*Assignment*
Word for word, write the lines below out again, with no pictures.

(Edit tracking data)
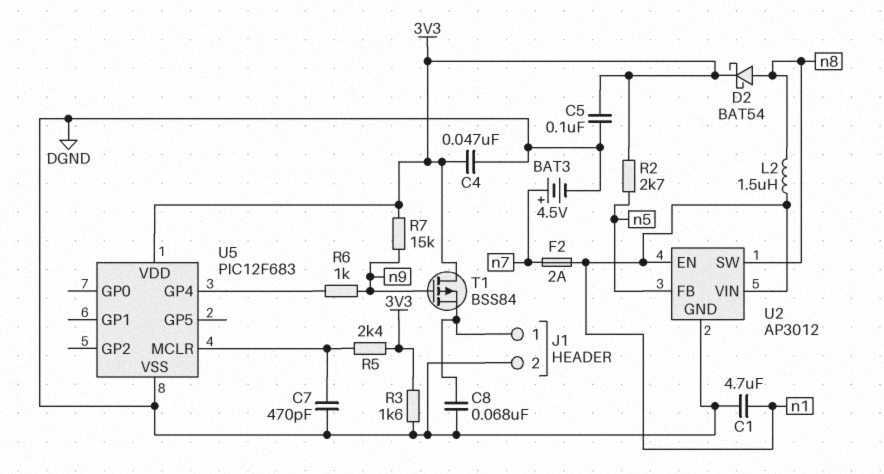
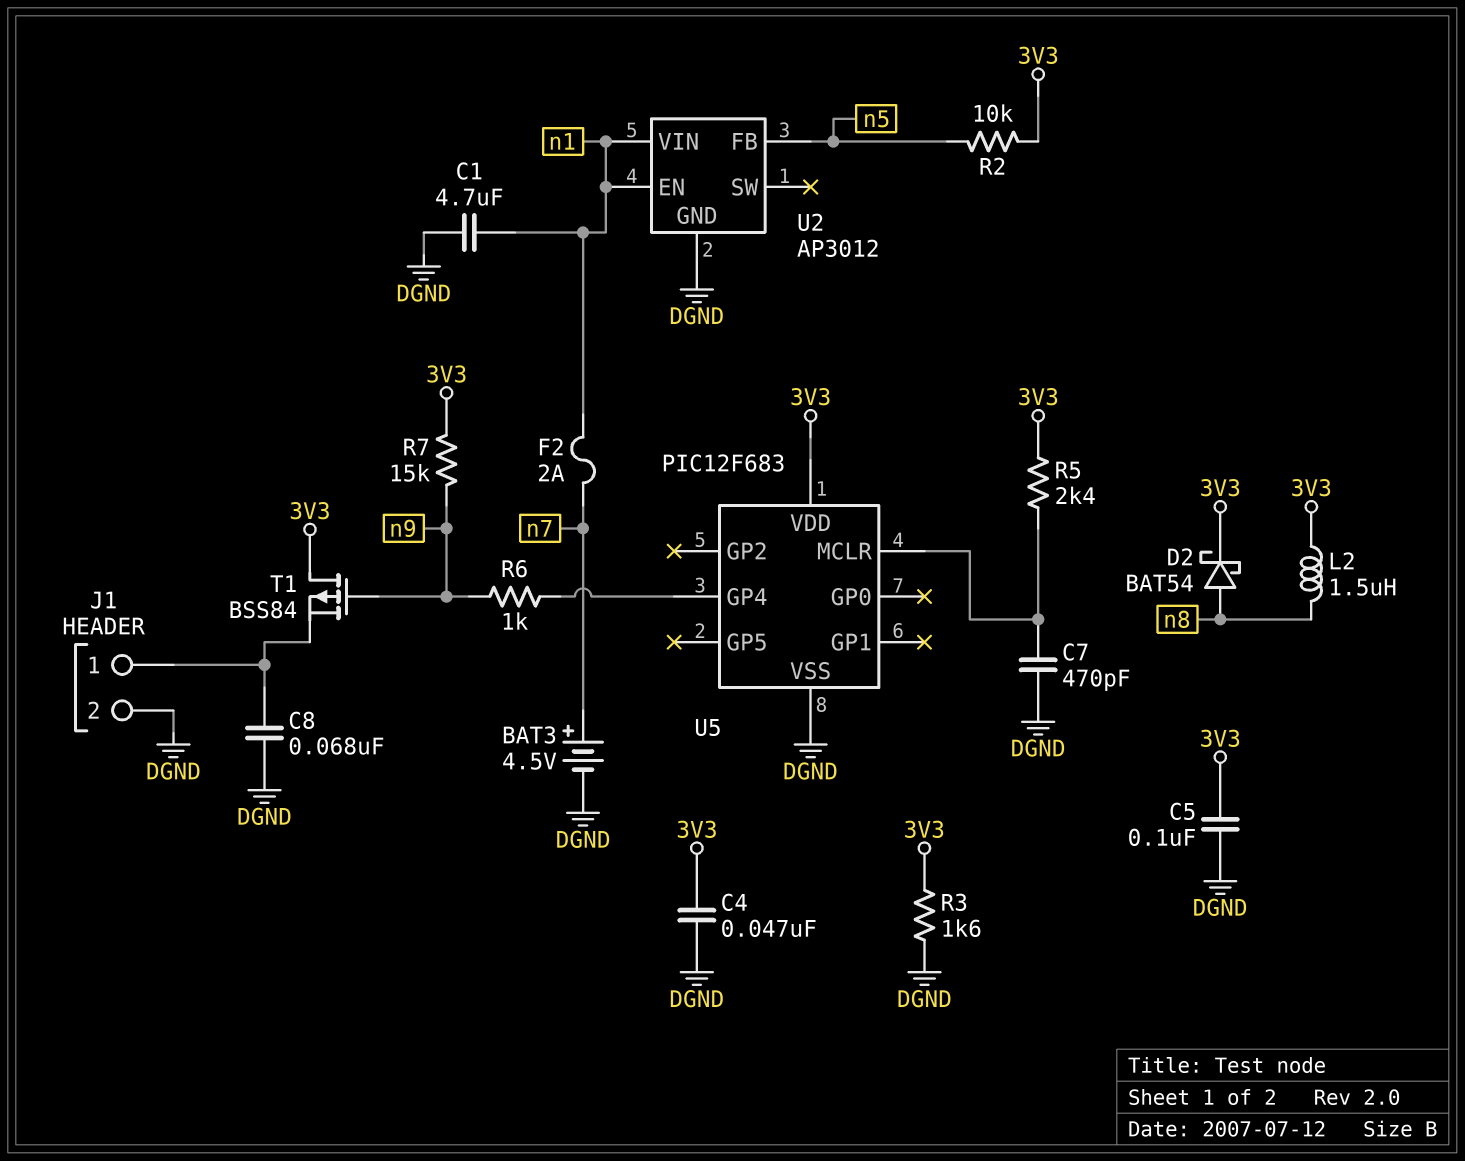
L2: 1.5uH (n1, n8) -> 1.5uH (3V3, n8)
R2: 2.7k (3V3, n5) -> 10k (3V3, n5)
U2 pin SW: n8 -> none

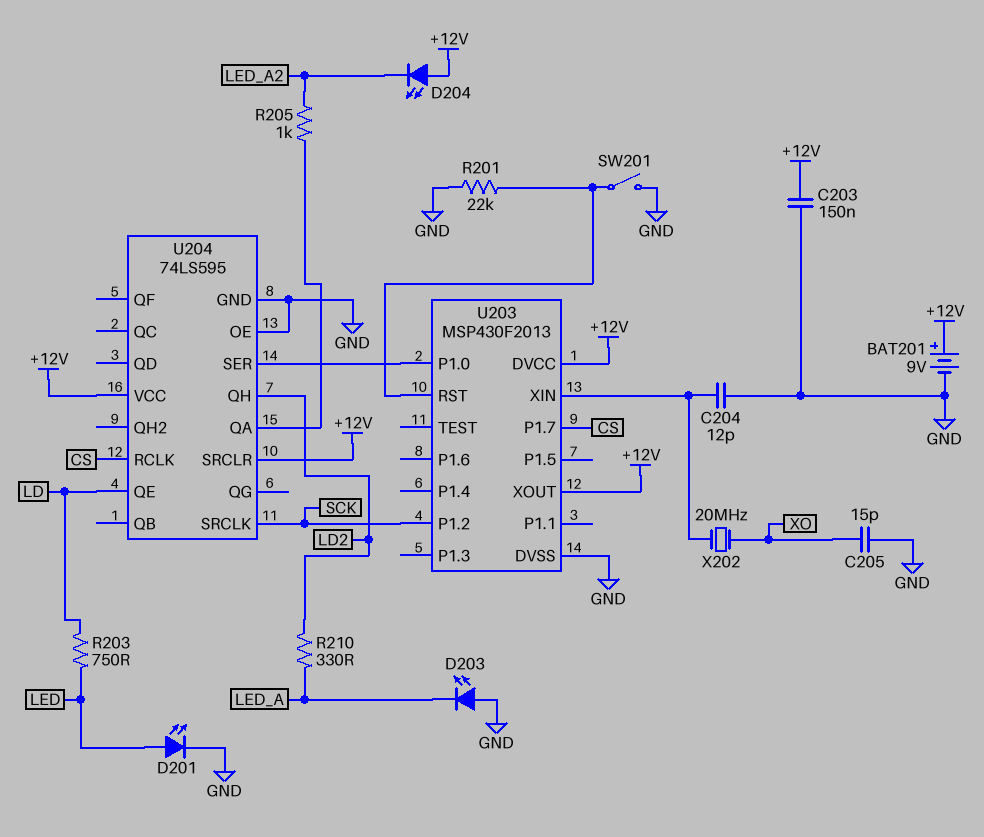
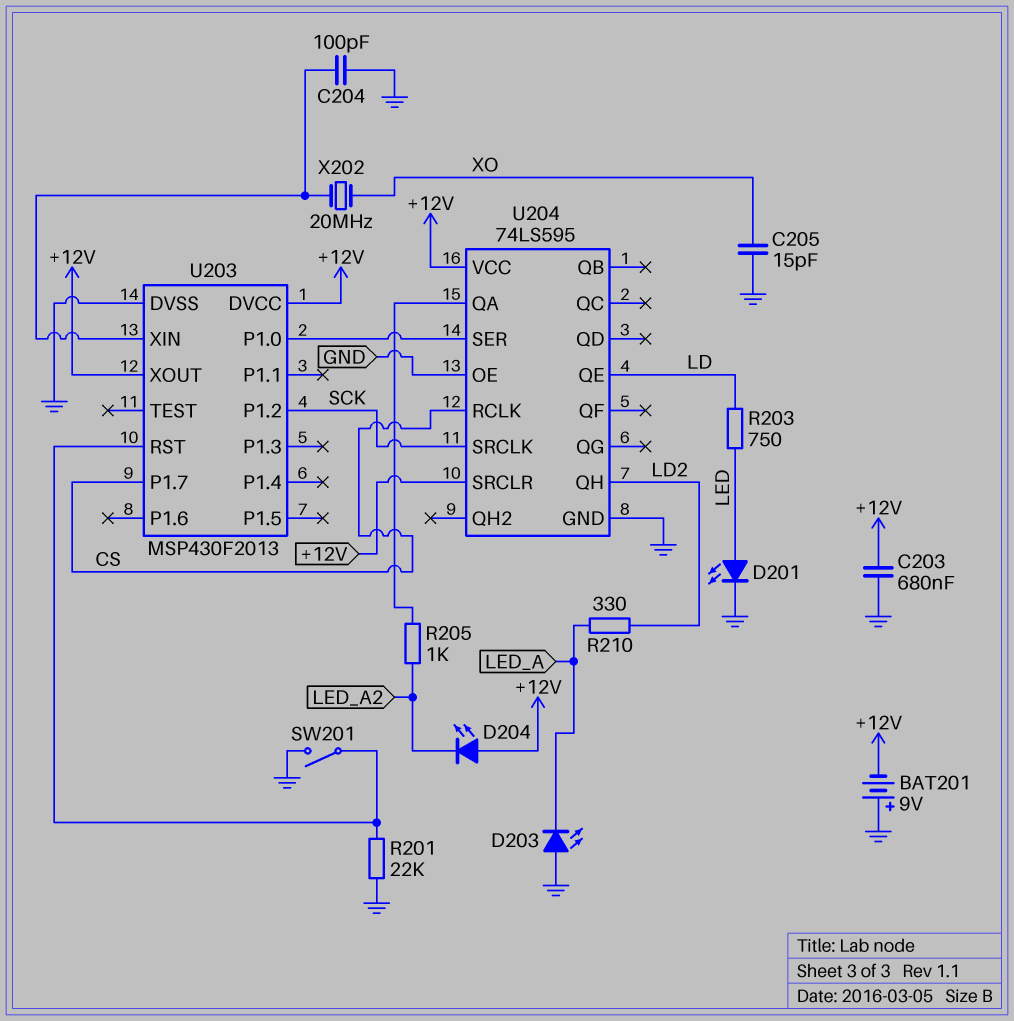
BAT201: 9V (plus +12V, minus GND) -> 9V (plus GND, minus +12V)
C203: 150nF (+12V, GND) -> 680nF (+12V, GND)
C204: 12pF (GND, U203/XIN) -> 100pF (GND, U203/XIN)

*Written reply*
L2: 1.5uH (n1, n8) -> 1.5uH (3V3, n8)
R2: 2.7k (3V3, n5) -> 10k (3V3, n5)
U2 pin SW: n8 -> none

BAT201: 9V (plus +12V, minus GND) -> 9V (plus GND, minus +12V)
C203: 150nF (+12V, GND) -> 680nF (+12V, GND)
C204: 12pF (GND, U203/XIN) -> 100pF (GND, U203/XIN)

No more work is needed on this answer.